What is needed is every line of the material that contains "minus".

....................

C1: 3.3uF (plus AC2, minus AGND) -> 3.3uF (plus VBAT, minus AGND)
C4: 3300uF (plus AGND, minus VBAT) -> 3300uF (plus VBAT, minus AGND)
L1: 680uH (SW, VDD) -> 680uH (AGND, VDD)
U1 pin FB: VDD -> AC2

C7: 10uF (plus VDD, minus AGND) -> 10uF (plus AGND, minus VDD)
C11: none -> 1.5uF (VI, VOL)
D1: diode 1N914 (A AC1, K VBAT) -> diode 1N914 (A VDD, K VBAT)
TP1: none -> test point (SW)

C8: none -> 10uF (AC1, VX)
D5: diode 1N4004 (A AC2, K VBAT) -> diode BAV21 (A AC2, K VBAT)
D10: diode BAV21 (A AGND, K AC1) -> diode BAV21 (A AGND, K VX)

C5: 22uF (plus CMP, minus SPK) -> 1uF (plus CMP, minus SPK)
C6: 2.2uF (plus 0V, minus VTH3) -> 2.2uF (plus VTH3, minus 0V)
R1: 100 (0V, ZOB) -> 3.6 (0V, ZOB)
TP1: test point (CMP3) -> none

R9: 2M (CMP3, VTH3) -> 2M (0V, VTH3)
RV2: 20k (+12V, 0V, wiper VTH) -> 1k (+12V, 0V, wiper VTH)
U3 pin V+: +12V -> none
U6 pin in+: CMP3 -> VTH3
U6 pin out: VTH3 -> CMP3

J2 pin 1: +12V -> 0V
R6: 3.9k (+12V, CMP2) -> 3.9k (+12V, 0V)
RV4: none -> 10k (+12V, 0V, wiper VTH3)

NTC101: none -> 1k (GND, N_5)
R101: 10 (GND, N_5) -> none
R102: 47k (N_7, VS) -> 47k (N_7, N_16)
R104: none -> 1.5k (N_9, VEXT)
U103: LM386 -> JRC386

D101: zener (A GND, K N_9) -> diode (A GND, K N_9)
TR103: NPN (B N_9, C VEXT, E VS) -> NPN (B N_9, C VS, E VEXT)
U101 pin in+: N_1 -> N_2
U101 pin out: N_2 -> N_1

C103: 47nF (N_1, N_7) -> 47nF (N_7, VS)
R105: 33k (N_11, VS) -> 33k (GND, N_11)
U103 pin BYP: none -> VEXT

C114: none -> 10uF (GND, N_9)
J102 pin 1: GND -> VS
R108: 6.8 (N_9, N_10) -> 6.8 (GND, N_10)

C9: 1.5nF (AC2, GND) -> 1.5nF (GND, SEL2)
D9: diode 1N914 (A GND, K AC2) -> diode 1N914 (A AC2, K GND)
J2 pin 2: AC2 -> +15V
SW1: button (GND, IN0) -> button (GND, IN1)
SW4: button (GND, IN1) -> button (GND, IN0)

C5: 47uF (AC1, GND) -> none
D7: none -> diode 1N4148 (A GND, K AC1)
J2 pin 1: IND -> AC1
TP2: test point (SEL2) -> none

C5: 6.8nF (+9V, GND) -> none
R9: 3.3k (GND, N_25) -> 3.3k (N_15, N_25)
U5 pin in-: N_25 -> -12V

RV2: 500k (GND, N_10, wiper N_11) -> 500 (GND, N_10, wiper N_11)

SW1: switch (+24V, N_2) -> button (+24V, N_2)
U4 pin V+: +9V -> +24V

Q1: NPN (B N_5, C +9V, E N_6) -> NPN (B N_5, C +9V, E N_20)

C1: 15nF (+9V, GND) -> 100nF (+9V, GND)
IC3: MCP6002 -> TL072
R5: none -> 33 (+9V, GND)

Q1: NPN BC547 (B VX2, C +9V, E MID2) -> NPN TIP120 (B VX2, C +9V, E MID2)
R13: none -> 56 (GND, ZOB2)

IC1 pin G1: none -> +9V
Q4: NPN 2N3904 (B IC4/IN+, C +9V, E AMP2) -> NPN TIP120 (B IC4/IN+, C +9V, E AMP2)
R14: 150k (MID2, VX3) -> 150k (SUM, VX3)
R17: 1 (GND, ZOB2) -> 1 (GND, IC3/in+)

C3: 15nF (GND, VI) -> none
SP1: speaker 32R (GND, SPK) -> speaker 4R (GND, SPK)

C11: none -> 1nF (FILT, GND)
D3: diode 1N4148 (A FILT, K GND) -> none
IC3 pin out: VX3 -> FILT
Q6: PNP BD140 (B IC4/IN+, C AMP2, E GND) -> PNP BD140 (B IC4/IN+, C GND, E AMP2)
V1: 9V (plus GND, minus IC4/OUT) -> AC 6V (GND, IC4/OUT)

....................

**Response for this exercise**
C1: 3.3uF (plus AC2, minus AGND) -> 3.3uF (plus VBAT, minus AGND)
C4: 3300uF (plus AGND, minus VBAT) -> 3300uF (plus VBAT, minus AGND)
C7: 10uF (plus VDD, minus AGND) -> 10uF (plus AGND, minus VDD)
C5: 22uF (plus CMP, minus SPK) -> 1uF (plus CMP, minus SPK)
C6: 2.2uF (plus 0V, minus VTH3) -> 2.2uF (plus VTH3, minus 0V)
V1: 9V (plus GND, minus IC4/OUT) -> AC 6V (GND, IC4/OUT)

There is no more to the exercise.